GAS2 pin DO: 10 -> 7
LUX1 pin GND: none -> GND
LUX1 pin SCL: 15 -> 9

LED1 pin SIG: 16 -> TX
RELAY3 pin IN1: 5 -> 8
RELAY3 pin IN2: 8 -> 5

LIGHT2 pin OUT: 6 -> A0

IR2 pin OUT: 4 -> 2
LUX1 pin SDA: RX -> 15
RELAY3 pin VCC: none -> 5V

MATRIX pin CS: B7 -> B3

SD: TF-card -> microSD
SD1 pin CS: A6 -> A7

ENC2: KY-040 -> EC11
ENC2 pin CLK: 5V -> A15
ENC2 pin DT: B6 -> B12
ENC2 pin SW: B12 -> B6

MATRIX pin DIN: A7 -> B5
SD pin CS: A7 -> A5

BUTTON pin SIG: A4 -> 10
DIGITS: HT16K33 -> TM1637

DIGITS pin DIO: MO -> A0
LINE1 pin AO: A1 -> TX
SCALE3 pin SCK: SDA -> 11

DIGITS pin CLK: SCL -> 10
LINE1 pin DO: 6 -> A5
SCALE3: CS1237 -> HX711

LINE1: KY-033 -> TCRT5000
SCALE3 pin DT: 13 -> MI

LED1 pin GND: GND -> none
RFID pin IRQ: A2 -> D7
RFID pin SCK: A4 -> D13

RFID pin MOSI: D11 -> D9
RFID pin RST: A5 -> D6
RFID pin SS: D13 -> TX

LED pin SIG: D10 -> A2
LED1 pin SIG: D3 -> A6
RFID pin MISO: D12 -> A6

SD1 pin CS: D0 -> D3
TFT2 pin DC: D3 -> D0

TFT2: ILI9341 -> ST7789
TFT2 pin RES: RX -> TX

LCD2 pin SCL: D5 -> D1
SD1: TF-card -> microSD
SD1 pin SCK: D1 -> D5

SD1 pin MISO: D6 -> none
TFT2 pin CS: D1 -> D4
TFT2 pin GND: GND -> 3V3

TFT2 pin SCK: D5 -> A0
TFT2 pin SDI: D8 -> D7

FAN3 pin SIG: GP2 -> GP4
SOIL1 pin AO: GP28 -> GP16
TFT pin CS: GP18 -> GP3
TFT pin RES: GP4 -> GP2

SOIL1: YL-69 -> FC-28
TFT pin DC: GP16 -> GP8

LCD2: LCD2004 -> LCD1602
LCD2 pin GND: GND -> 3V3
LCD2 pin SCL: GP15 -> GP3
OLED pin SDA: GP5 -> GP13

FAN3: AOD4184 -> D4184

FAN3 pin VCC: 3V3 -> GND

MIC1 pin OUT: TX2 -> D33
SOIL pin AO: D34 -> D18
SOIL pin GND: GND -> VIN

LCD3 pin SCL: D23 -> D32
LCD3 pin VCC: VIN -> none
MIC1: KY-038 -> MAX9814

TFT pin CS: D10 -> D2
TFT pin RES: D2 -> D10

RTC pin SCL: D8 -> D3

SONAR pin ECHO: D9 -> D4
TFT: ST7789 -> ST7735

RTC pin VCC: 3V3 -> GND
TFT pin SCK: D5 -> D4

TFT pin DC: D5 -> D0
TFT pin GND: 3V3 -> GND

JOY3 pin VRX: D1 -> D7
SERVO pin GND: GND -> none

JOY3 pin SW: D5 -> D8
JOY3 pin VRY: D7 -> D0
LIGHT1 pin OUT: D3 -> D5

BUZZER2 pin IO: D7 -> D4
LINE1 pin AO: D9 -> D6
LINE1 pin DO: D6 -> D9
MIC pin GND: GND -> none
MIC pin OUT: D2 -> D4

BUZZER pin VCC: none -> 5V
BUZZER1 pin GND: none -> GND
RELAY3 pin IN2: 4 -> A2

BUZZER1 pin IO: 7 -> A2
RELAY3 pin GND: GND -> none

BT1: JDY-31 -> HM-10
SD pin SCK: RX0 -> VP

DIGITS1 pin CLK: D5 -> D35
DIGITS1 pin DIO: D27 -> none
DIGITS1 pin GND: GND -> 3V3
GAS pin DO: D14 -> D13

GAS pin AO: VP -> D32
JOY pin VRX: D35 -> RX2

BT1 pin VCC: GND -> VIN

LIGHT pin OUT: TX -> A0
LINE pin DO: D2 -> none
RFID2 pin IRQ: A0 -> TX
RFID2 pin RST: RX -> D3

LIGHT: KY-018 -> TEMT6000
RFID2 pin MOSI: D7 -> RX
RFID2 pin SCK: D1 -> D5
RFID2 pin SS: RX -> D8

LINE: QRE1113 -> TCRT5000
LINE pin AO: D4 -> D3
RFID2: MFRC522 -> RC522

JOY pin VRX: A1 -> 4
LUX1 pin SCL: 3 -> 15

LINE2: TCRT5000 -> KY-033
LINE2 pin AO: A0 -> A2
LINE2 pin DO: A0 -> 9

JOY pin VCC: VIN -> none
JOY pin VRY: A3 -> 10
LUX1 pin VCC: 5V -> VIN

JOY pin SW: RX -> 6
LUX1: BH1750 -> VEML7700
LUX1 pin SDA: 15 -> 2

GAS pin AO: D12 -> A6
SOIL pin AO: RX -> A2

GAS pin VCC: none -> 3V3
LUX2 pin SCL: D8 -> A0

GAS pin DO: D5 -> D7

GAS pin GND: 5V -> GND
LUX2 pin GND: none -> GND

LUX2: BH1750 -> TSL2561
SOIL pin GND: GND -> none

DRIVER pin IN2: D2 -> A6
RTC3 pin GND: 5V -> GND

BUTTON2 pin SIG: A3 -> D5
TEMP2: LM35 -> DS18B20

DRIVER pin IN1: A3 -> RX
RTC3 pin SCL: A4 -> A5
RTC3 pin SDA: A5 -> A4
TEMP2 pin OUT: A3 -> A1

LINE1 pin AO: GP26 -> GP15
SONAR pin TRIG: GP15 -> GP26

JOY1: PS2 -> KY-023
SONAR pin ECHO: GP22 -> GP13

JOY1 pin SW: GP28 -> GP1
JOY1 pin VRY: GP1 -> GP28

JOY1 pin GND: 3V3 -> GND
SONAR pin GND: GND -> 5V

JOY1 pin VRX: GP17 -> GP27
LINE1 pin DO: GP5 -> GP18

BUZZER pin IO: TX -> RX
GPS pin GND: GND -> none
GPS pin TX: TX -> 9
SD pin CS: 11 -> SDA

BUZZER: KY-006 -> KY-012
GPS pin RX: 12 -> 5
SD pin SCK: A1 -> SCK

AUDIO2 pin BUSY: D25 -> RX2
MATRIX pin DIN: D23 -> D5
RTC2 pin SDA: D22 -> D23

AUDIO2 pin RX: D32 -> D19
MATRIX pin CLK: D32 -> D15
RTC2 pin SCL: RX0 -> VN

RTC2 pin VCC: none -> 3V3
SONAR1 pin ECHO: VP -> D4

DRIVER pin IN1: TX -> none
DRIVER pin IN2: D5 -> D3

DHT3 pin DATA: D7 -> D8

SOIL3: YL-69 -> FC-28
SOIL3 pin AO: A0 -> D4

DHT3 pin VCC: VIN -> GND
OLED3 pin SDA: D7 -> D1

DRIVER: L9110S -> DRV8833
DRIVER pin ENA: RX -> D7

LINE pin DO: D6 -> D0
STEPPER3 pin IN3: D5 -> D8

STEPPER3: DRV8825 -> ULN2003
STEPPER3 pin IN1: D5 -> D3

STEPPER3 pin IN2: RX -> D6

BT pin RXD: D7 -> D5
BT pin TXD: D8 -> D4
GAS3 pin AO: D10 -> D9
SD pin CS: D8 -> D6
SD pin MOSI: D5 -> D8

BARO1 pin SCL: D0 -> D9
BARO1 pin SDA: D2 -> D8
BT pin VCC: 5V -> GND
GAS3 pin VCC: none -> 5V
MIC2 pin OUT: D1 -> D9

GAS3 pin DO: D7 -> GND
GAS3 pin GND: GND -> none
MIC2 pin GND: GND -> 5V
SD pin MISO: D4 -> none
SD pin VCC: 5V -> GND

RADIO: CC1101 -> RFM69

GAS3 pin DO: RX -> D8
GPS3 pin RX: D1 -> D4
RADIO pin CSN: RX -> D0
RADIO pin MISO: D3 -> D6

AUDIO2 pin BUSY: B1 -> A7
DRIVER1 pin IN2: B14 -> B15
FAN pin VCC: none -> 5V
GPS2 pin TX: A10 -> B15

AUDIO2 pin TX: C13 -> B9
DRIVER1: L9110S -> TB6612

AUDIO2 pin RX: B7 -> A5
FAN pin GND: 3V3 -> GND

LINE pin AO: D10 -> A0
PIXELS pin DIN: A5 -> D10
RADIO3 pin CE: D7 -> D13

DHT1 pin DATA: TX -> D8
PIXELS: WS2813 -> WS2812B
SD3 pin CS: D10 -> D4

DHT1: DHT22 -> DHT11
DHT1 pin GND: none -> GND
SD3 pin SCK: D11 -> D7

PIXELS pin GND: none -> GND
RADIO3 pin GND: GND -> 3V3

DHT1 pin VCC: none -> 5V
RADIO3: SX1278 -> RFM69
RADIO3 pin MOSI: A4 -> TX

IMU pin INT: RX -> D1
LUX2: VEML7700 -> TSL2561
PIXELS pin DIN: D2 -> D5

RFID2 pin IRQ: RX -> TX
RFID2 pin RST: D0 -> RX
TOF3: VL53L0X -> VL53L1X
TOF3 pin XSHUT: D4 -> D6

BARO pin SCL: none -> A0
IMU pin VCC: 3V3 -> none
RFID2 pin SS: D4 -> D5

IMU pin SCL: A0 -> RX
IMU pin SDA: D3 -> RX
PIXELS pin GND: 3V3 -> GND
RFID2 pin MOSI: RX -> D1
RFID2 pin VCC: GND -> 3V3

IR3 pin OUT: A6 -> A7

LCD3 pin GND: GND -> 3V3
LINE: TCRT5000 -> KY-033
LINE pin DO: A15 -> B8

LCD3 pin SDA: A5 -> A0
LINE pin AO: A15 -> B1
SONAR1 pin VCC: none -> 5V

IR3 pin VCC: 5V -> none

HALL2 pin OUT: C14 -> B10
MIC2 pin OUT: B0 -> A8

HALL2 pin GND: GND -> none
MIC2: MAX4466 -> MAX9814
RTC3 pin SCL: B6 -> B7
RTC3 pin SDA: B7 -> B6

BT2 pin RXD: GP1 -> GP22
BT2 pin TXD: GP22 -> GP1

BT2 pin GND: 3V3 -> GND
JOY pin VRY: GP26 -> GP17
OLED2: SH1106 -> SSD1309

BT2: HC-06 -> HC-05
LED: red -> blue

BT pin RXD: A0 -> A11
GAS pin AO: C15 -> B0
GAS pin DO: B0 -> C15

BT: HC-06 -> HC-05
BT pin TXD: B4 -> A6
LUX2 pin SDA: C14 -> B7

What this task involves ->
Retype only the lines above between the line with "TFT2 pin CS: D1 -> D4" and the line with "DIGITS1 pin DIO: D27 -> none", counting those two lines as well, and keep every character as it is.

Result ->
TFT2 pin CS: D1 -> D4
TFT2 pin GND: GND -> 3V3

TFT2 pin SCK: D5 -> A0
TFT2 pin SDI: D8 -> D7

FAN3 pin SIG: GP2 -> GP4
SOIL1 pin AO: GP28 -> GP16
TFT pin CS: GP18 -> GP3
TFT pin RES: GP4 -> GP2

SOIL1: YL-69 -> FC-28
TFT pin DC: GP16 -> GP8

LCD2: LCD2004 -> LCD1602
LCD2 pin GND: GND -> 3V3
LCD2 pin SCL: GP15 -> GP3
OLED pin SDA: GP5 -> GP13

FAN3: AOD4184 -> D4184

FAN3 pin VCC: 3V3 -> GND

MIC1 pin OUT: TX2 -> D33
SOIL pin AO: D34 -> D18
SOIL pin GND: GND -> VIN

LCD3 pin SCL: D23 -> D32
LCD3 pin VCC: VIN -> none
MIC1: KY-038 -> MAX9814

TFT pin CS: D10 -> D2
TFT pin RES: D2 -> D10

RTC pin SCL: D8 -> D3

SONAR pin ECHO: D9 -> D4
TFT: ST7789 -> ST7735

RTC pin VCC: 3V3 -> GND
TFT pin SCK: D5 -> D4

TFT pin DC: D5 -> D0
TFT pin GND: 3V3 -> GND

JOY3 pin VRX: D1 -> D7
SERVO pin GND: GND -> none

JOY3 pin SW: D5 -> D8
JOY3 pin VRY: D7 -> D0
LIGHT1 pin OUT: D3 -> D5

BUZZER2 pin IO: D7 -> D4
LINE1 pin AO: D9 -> D6
LINE1 pin DO: D6 -> D9
MIC pin GND: GND -> none
MIC pin OUT: D2 -> D4

BUZZER pin VCC: none -> 5V
BUZZER1 pin GND: none -> GND
RELAY3 pin IN2: 4 -> A2

BUZZER1 pin IO: 7 -> A2
RELAY3 pin GND: GND -> none

BT1: JDY-31 -> HM-10
SD pin SCK: RX0 -> VP

DIGITS1 pin CLK: D5 -> D35
DIGITS1 pin DIO: D27 -> none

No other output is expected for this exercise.